What to produce:
Transcribe every entry below word for word, but skip the pictures.

Material provided:
+++

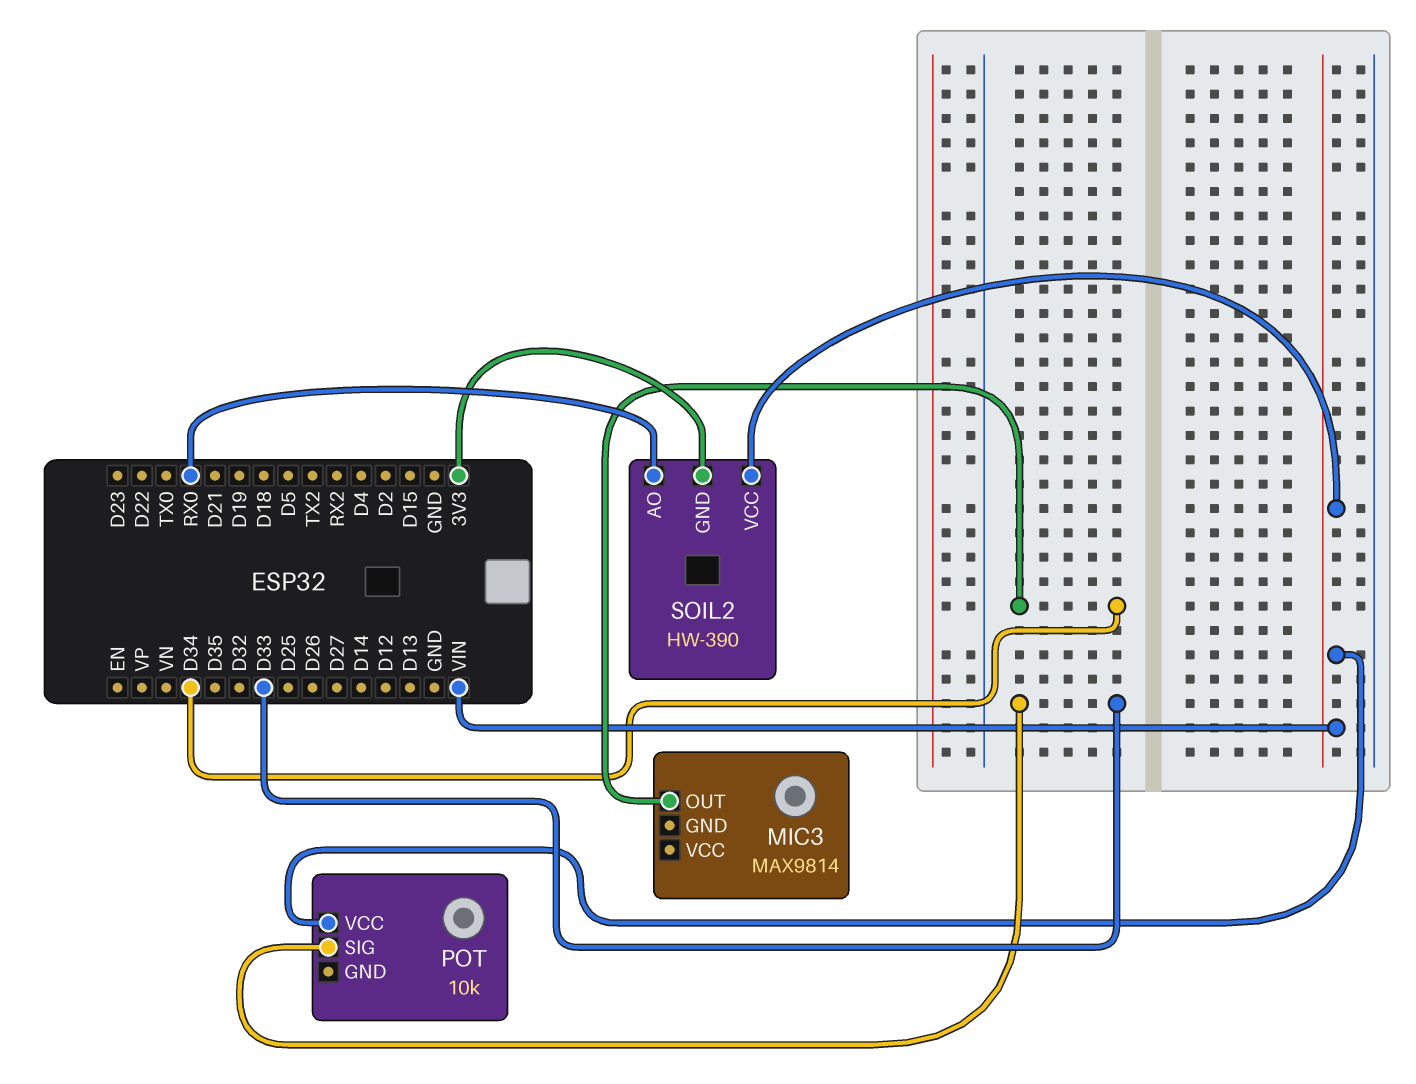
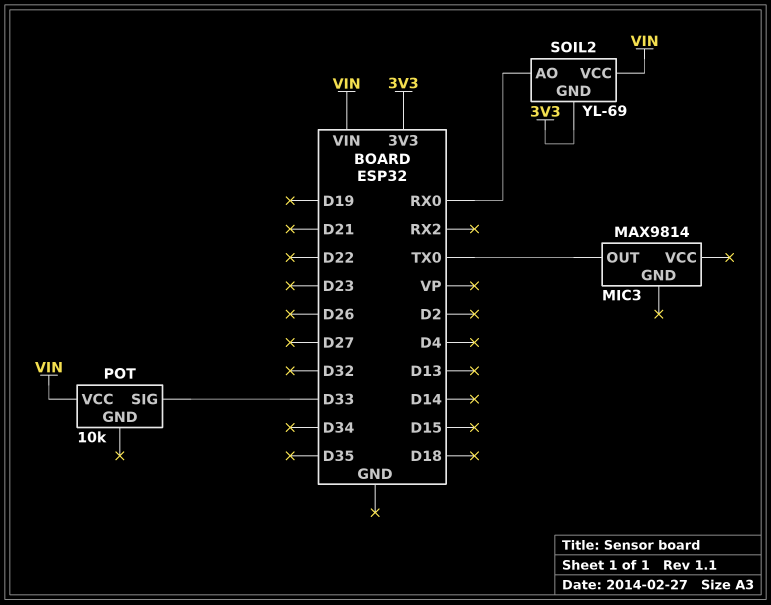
MIC3 pin OUT: D34 -> TX0
SOIL2: HW-390 -> YL-69

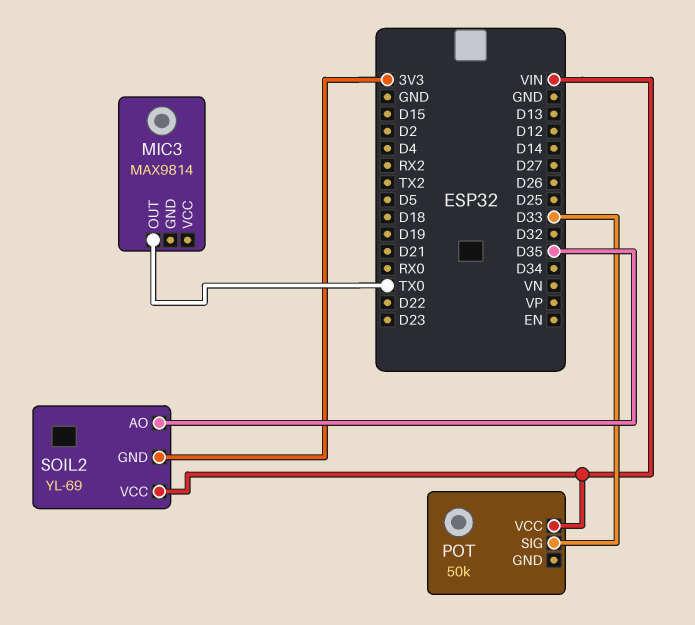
POT: 10k -> 50k
SOIL2 pin AO: RX0 -> D35

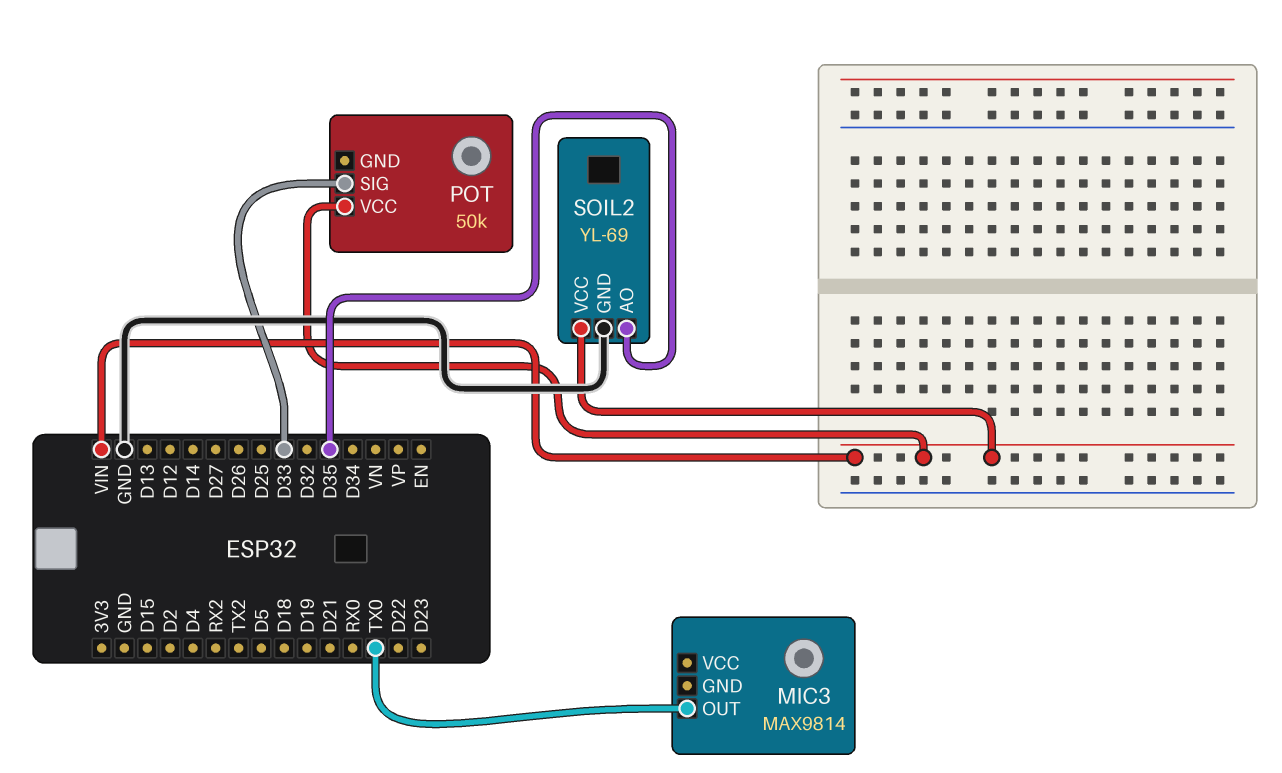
SOIL2 pin GND: 3V3 -> GND

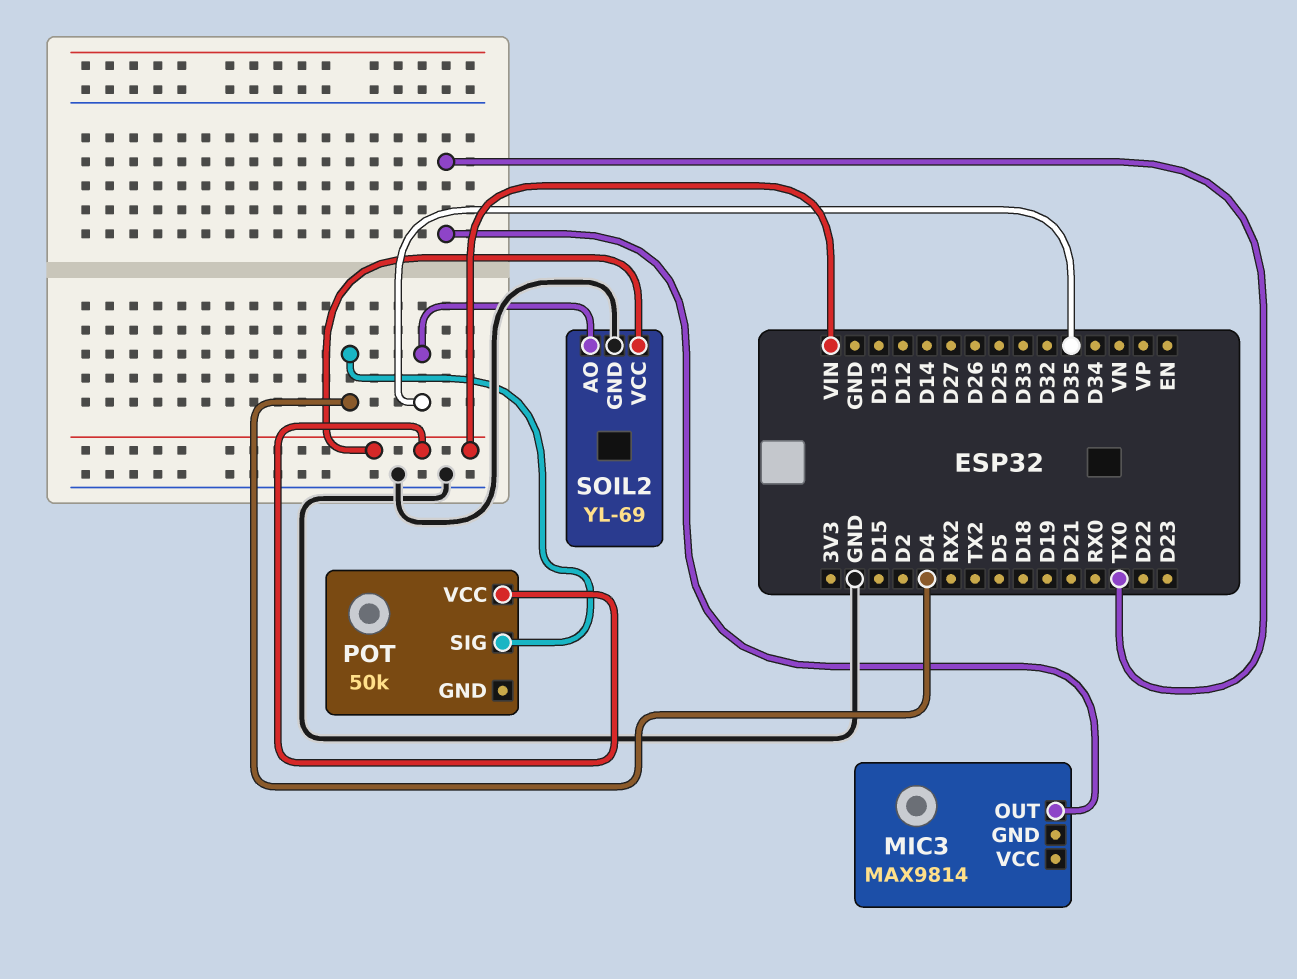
POT pin SIG: D33 -> D4

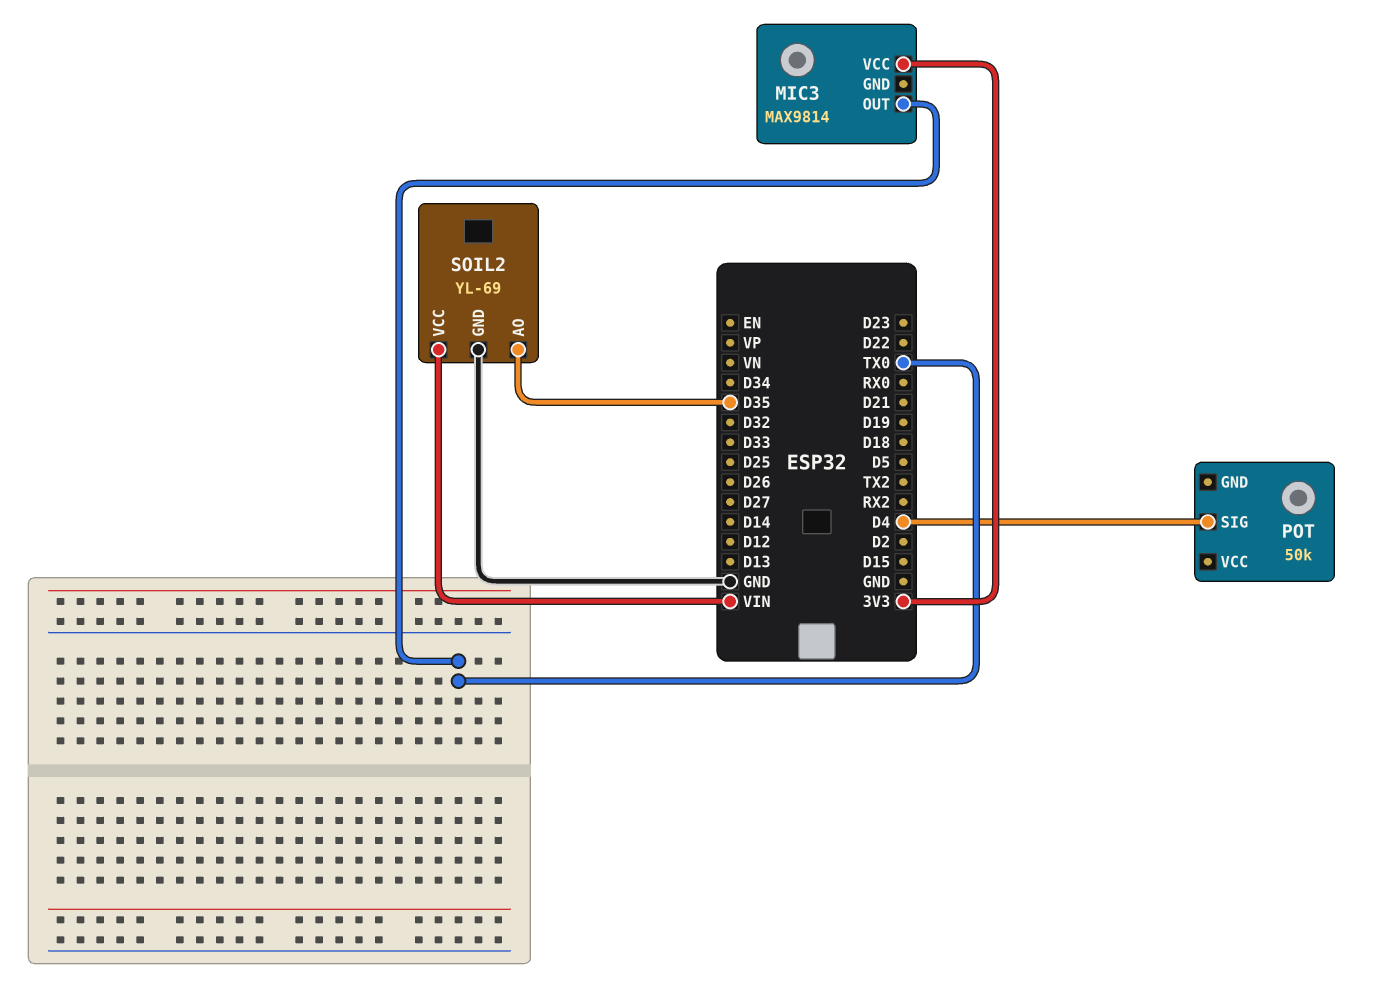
MIC3 pin VCC: none -> 3V3
POT pin VCC: VIN -> none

+++

Answer to this problem:
MIC3 pin OUT: D34 -> TX0
SOIL2: HW-390 -> YL-69

POT: 10k -> 50k
SOIL2 pin AO: RX0 -> D35

SOIL2 pin GND: 3V3 -> GND

POT pin SIG: D33 -> D4

MIC3 pin VCC: none -> 3V3
POT pin VCC: VIN -> none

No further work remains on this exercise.